(Change detection data)
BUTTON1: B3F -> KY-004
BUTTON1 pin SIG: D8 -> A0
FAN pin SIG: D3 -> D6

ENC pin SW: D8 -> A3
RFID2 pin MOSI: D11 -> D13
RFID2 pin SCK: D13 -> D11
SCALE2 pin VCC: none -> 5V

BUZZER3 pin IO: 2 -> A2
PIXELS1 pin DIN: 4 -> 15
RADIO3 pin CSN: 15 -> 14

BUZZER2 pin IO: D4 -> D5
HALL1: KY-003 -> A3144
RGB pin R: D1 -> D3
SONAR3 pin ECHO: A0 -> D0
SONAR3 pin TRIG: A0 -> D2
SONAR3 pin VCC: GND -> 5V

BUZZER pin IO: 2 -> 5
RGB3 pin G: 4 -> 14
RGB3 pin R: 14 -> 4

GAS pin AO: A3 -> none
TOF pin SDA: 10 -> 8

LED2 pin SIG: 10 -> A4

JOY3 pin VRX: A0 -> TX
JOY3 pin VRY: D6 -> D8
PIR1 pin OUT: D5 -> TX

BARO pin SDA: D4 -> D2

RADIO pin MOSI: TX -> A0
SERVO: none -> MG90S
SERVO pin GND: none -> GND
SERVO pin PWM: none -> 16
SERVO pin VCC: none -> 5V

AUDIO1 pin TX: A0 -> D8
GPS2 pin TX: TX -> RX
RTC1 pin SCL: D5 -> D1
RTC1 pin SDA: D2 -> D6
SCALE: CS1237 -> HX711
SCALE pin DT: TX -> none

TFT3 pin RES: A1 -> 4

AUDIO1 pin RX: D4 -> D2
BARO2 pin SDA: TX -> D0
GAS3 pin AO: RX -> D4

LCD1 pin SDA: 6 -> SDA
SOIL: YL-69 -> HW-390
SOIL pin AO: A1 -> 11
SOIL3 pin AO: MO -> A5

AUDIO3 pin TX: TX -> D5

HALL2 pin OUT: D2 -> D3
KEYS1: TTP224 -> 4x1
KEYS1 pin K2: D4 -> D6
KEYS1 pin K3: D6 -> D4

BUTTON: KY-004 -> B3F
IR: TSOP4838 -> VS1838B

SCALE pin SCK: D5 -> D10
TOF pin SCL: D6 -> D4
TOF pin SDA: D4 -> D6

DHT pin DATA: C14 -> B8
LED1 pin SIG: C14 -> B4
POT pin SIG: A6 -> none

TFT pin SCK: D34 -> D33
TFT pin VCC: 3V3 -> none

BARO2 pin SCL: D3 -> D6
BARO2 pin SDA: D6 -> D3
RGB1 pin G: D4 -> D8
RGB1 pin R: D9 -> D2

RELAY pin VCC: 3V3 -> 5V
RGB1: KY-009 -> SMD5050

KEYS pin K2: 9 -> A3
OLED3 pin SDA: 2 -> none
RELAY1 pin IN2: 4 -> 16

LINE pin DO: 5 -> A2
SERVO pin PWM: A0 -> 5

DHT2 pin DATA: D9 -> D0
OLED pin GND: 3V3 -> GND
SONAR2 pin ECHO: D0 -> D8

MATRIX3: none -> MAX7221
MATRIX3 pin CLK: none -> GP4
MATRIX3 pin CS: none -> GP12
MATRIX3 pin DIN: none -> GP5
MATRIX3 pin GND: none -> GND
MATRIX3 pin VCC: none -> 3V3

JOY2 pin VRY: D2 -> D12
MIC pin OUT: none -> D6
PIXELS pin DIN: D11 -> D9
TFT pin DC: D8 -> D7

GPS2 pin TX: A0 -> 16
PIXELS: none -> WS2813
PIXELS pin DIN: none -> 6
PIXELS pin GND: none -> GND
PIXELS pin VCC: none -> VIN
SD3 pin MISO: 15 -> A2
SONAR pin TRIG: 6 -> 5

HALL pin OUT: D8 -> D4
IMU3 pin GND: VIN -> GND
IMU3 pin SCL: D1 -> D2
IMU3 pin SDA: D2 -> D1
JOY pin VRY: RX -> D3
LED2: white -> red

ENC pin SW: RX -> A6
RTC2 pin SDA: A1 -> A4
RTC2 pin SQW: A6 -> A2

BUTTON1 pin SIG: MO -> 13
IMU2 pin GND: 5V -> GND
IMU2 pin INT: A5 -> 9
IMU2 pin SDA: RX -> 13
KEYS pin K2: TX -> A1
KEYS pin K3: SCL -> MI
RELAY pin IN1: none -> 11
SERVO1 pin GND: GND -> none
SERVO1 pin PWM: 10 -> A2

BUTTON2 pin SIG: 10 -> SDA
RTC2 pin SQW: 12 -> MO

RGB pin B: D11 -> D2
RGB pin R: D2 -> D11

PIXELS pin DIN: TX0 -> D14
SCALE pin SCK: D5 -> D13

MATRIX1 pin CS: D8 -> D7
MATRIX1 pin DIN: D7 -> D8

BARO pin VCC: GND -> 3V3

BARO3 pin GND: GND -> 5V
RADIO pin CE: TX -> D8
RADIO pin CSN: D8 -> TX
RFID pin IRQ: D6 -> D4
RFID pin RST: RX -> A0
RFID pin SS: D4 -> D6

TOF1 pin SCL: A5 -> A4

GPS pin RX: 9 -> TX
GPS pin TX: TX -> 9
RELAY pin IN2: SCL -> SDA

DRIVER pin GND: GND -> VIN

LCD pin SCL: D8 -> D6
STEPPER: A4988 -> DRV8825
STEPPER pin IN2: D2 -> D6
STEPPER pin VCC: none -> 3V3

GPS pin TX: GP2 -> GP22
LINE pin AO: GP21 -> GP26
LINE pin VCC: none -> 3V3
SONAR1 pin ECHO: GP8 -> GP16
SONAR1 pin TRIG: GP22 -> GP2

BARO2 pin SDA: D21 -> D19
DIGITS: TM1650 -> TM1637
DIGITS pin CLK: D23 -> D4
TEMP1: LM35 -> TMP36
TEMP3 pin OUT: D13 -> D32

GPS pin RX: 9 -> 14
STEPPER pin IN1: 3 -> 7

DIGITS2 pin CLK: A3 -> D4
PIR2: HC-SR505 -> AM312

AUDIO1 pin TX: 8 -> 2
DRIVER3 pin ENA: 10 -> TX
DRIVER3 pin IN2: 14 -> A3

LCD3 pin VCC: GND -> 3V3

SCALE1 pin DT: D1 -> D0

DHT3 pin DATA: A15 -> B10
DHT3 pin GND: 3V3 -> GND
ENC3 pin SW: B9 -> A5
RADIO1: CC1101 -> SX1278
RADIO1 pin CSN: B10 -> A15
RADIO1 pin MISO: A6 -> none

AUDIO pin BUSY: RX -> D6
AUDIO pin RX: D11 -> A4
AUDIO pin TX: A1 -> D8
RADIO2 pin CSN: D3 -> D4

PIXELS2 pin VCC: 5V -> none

What the task asks:
Repeat exactly the lines above, starting with the line that contains "RADIO1: CC1101 -> SX1278" and ending with the last line, both included, and nothing else.

Response:
RADIO1: CC1101 -> SX1278
RADIO1 pin CSN: B10 -> A15
RADIO1 pin MISO: A6 -> none

AUDIO pin BUSY: RX -> D6
AUDIO pin RX: D11 -> A4
AUDIO pin TX: A1 -> D8
RADIO2 pin CSN: D3 -> D4

PIXELS2 pin VCC: 5V -> none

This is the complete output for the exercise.